Below are the records; give again exactly the lines from the one containing "J1 pin 1: AUX2 -> AUX" through the one containing "R10: none -> 1k (GATE2, PWM)", leaving out pictures.

[Opening Material provided section]

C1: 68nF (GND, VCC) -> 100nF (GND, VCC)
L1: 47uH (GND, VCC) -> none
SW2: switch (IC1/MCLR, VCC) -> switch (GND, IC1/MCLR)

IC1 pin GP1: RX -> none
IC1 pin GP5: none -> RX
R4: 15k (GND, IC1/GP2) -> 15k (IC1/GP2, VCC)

[Closing Material provided section]
[Opening Material provided section]

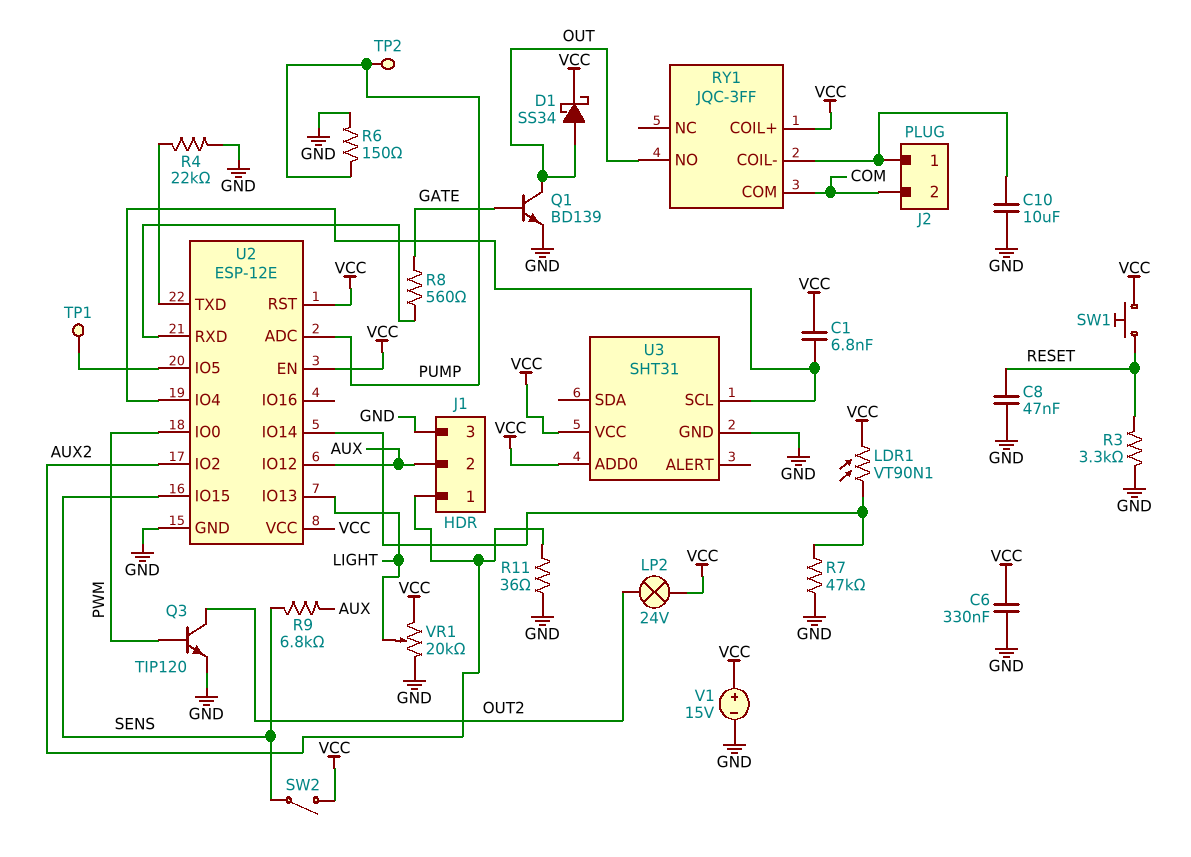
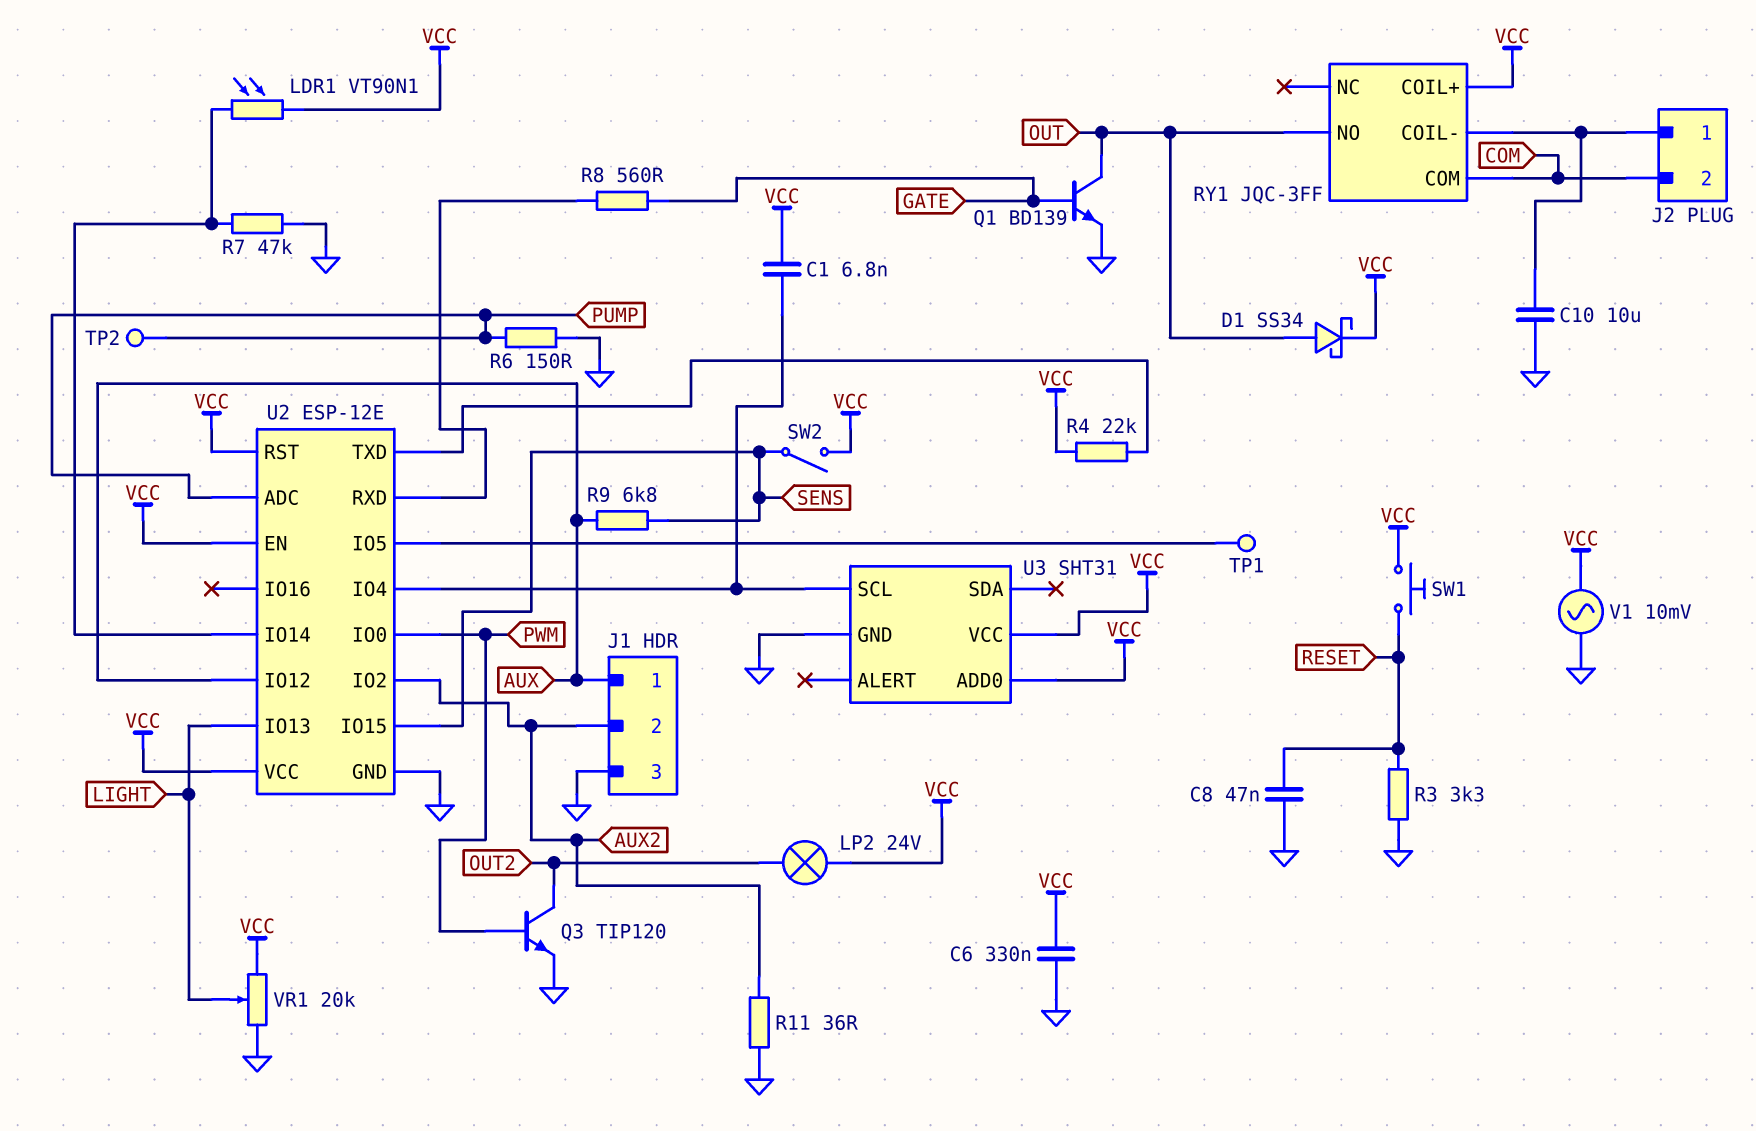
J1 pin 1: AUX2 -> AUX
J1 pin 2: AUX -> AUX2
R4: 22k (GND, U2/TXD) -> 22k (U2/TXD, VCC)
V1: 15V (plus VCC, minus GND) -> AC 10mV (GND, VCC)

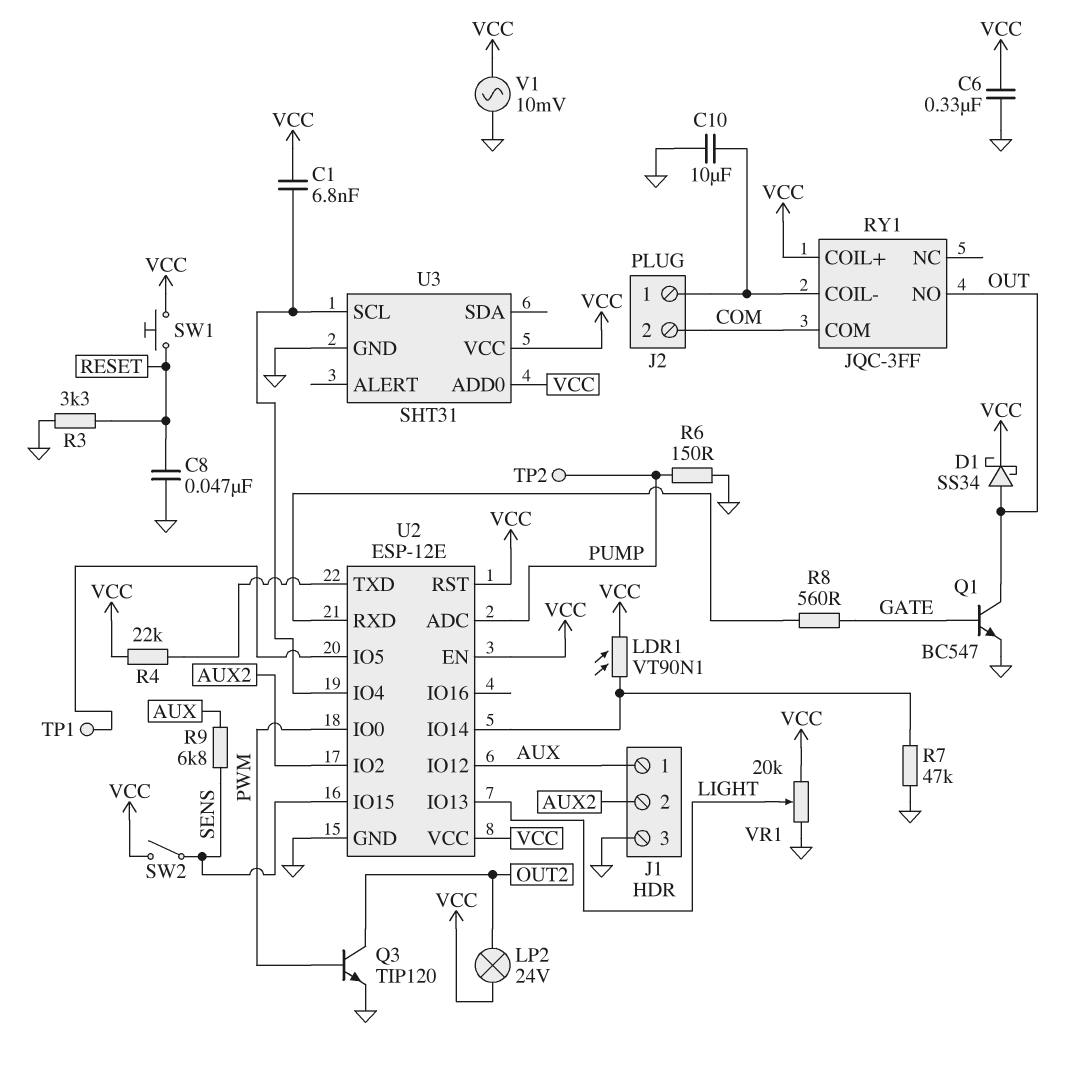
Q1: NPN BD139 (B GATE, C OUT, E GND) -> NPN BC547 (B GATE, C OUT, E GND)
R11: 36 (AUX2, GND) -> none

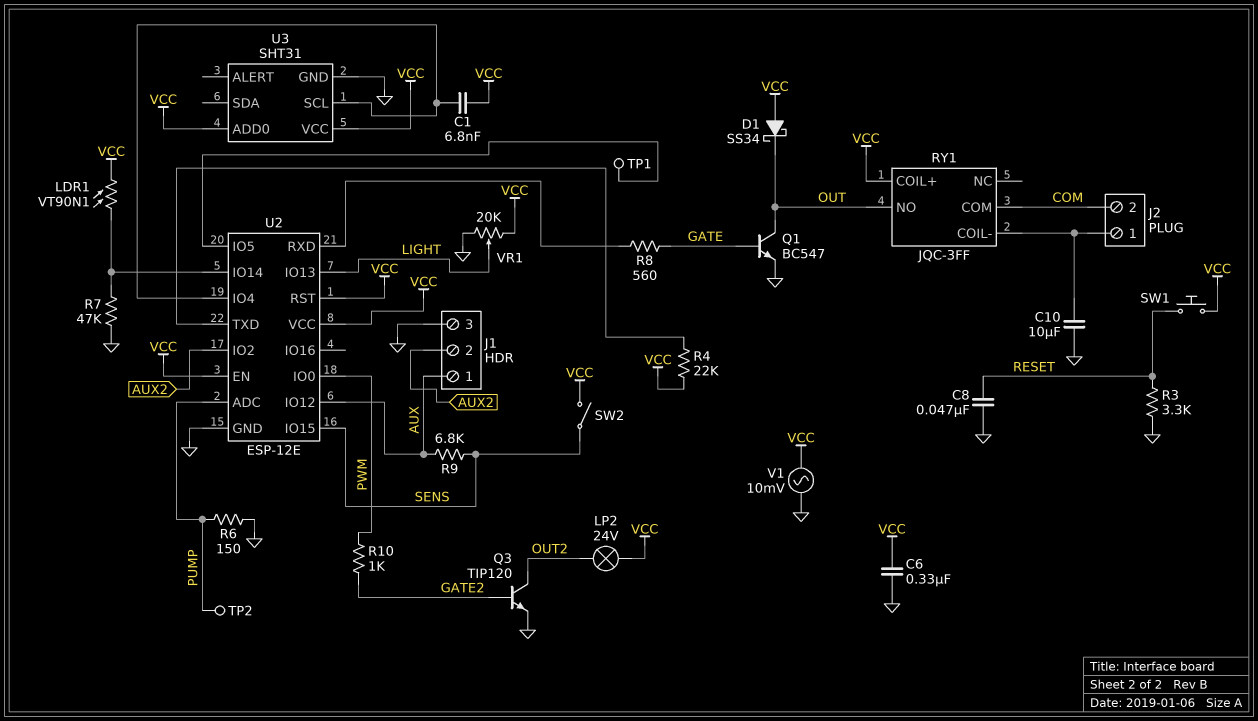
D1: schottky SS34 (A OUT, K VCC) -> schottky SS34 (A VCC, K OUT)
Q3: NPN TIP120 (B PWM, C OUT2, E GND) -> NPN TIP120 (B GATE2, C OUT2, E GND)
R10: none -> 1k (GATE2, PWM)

[Closing Material provided section]

_Your response:_
J1 pin 1: AUX2 -> AUX
J1 pin 2: AUX -> AUX2
R4: 22k (GND, U2/TXD) -> 22k (U2/TXD, VCC)
V1: 15V (plus VCC, minus GND) -> AC 10mV (GND, VCC)

Q1: NPN BD139 (B GATE, C OUT, E GND) -> NPN BC547 (B GATE, C OUT, E GND)
R11: 36 (AUX2, GND) -> none

D1: schottky SS34 (A OUT, K VCC) -> schottky SS34 (A VCC, K OUT)
Q3: NPN TIP120 (B PWM, C OUT2, E GND) -> NPN TIP120 (B GATE2, C OUT2, E GND)
R10: none -> 1k (GATE2, PWM)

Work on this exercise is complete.